== What is being asked ==
Print all of the data below exactly as it appears, leaving out every image.

──────── Input records

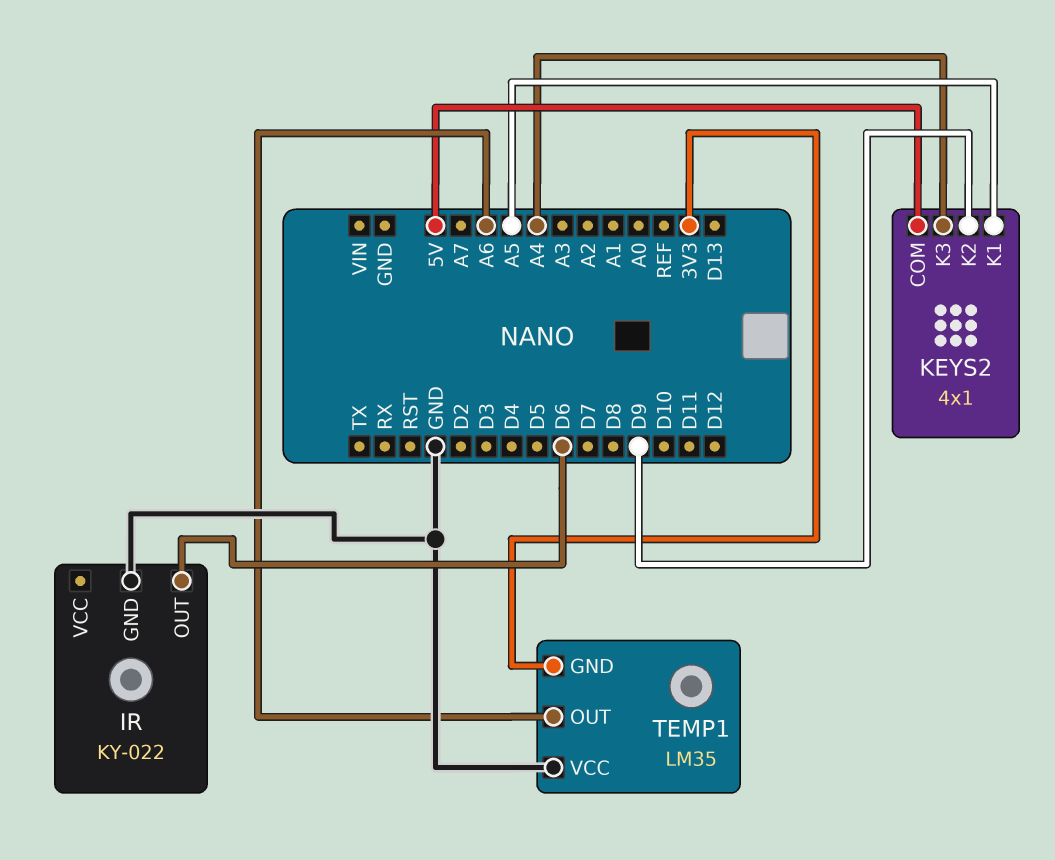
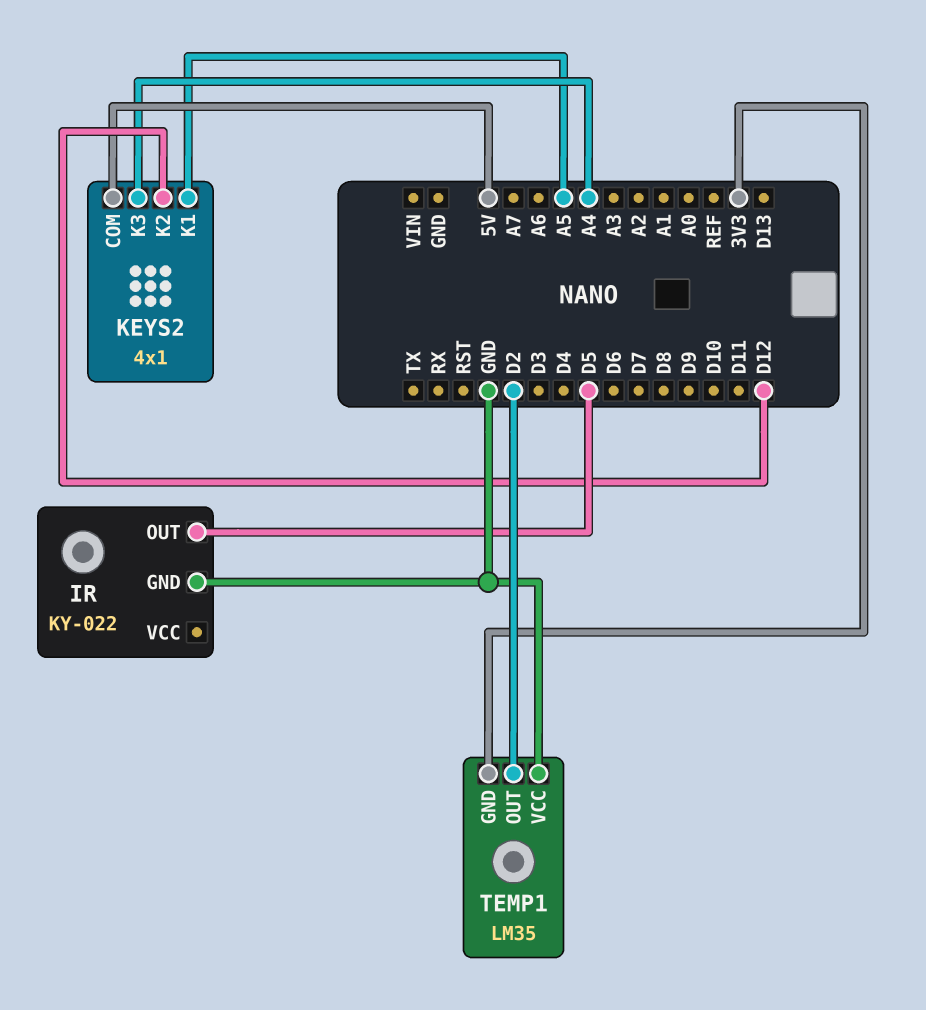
IR pin OUT: D6 -> D5
KEYS2 pin K2: D9 -> D12
TEMP1 pin OUT: A6 -> D2

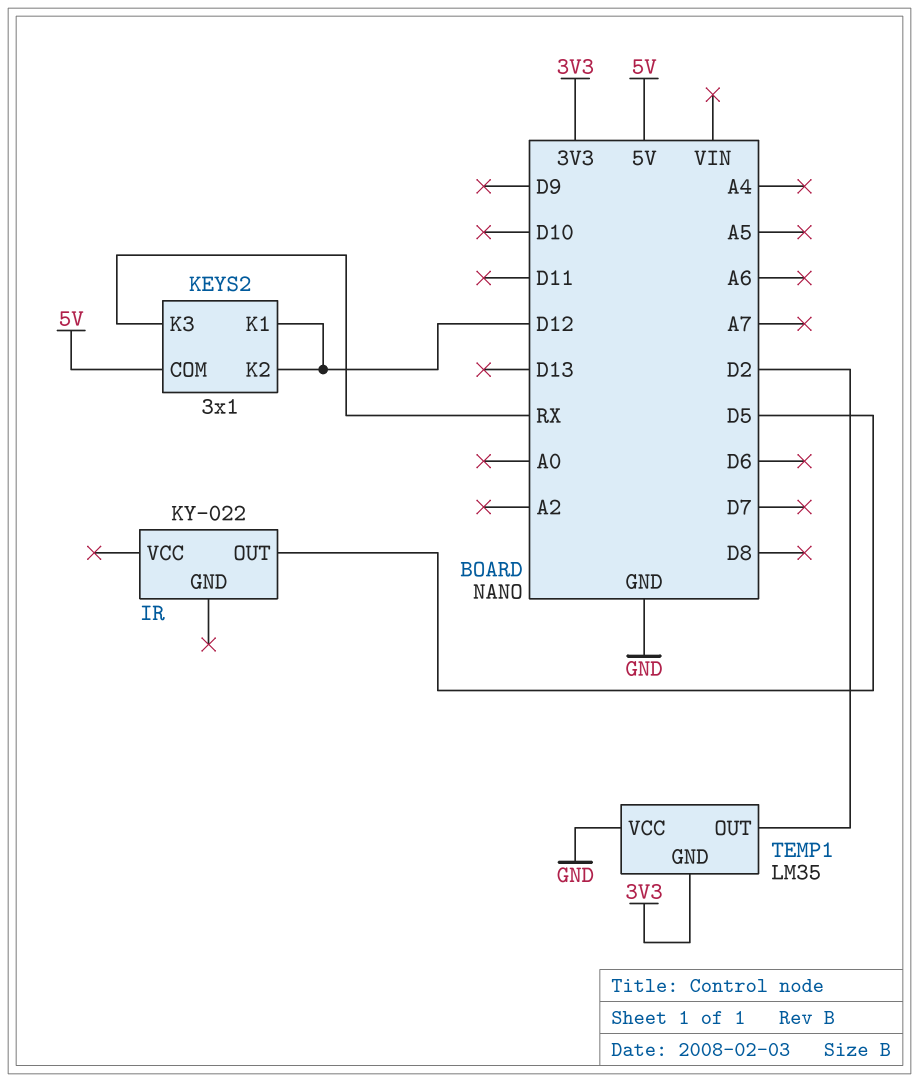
IR pin GND: GND -> none
KEYS2: 4x1 -> 3x1
KEYS2 pin K1: A5 -> D12
KEYS2 pin K3: A4 -> RX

────────────────

== Answer space ==
IR pin OUT: D6 -> D5
KEYS2 pin K2: D9 -> D12
TEMP1 pin OUT: A6 -> D2

IR pin GND: GND -> none
KEYS2: 4x1 -> 3x1
KEYS2 pin K1: A5 -> D12
KEYS2 pin K3: A4 -> RX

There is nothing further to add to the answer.